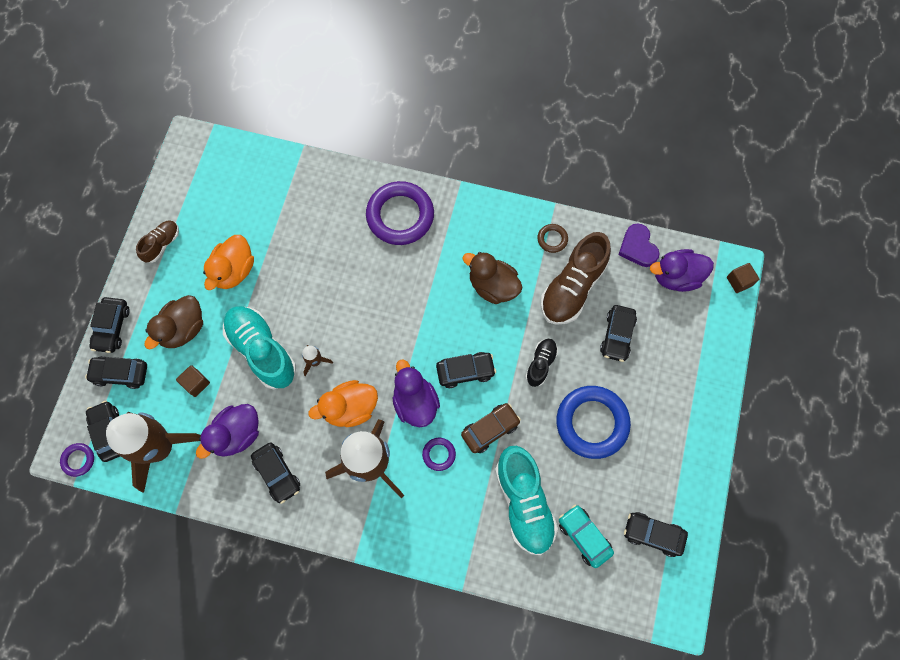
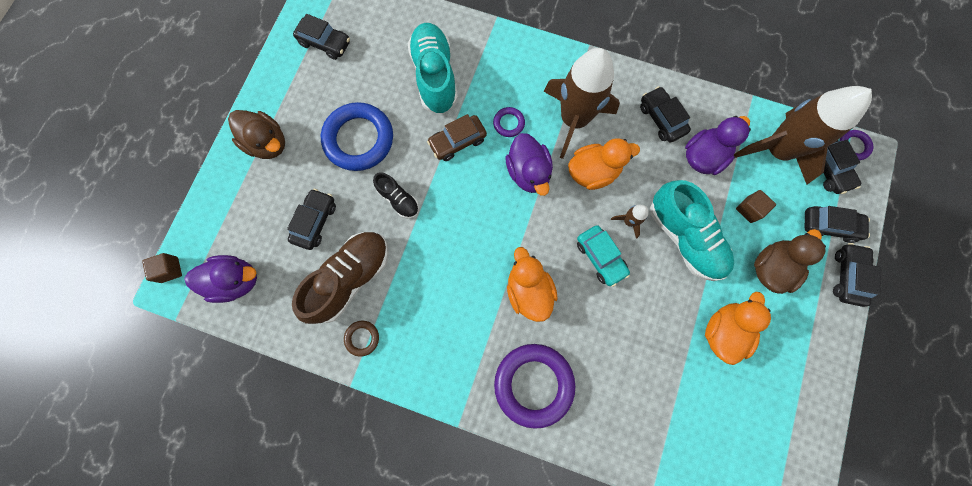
camera: 175 degrees left, 5 degrees up
brown shoe [136,220,179,263] -> none
black car [436,352,496,388] -> none
brown duck [462,252,522,304] -> brown duck moved to [228,110,285,159]
black shoe [525,339,558,387] -> black shoe turned 75 degrees counterclockwise [373,172,419,218]
turquoise car [559,505,614,568] -> turquoise car moved to [577,225,630,287]
purple heart [618,223,660,267] -> none
none -> orange duck [507,247,558,322]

● **WORK INSTRUCTION**
Only a number is wanted. Count the lines of the data that contain "brown".

● **FINAL ANSWER**
2